Exercise objective: Make a verbatim copy of all the records. Skip every image.

⟨

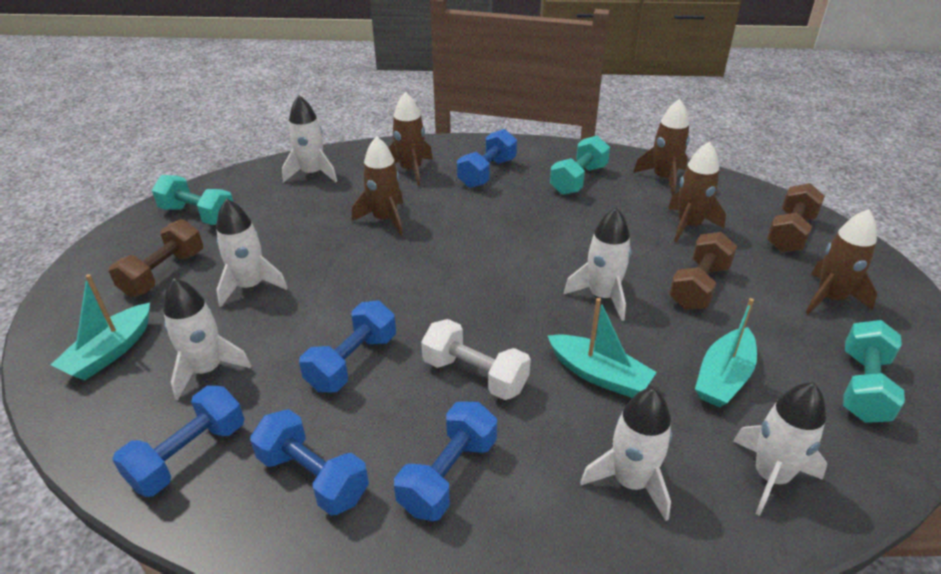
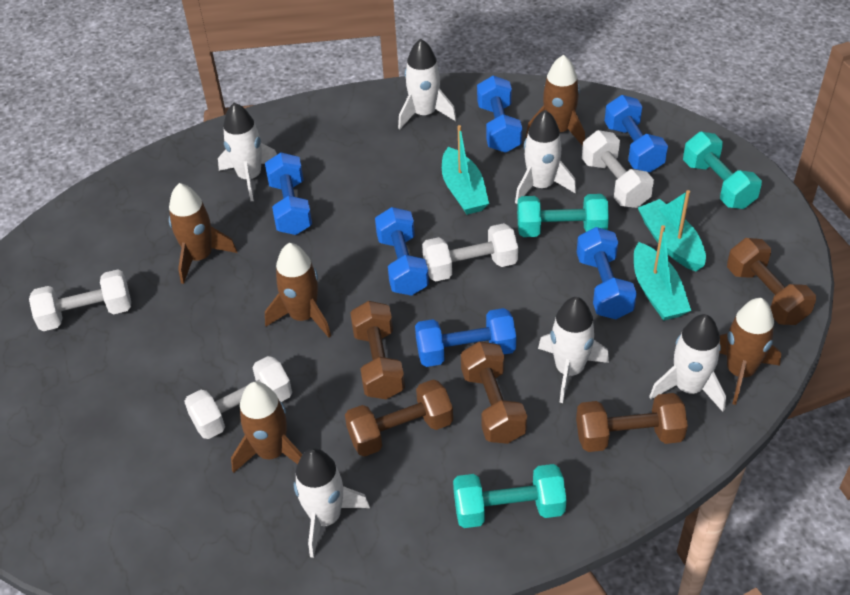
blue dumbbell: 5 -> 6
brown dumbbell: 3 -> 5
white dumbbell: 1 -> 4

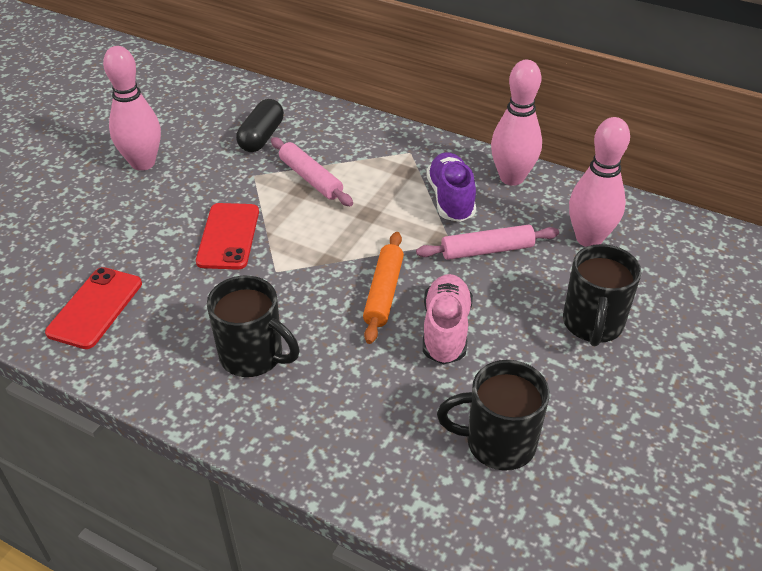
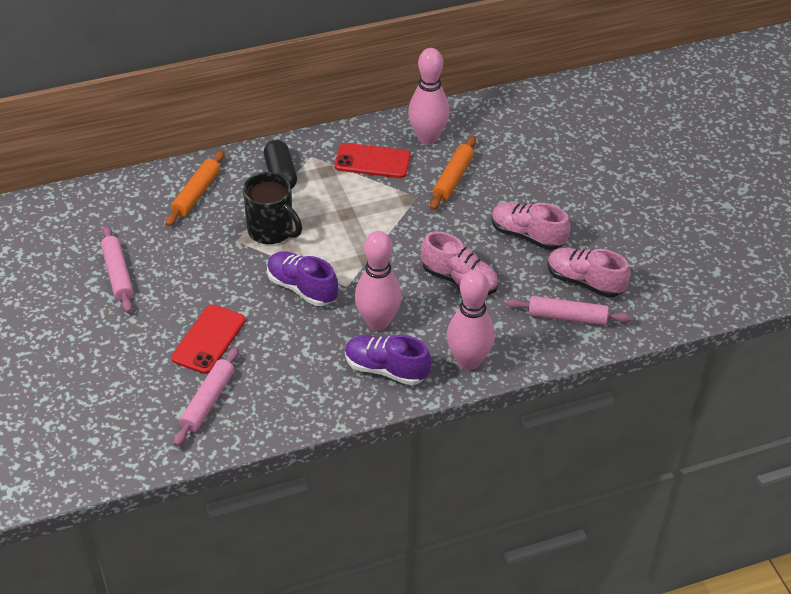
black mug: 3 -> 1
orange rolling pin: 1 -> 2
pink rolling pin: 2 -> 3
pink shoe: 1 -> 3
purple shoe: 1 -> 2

⟩

Result for this task:
blue dumbbell: 5 -> 6
brown dumbbell: 3 -> 5
white dumbbell: 1 -> 4

black mug: 3 -> 1
orange rolling pin: 1 -> 2
pink rolling pin: 2 -> 3
pink shoe: 1 -> 3
purple shoe: 1 -> 2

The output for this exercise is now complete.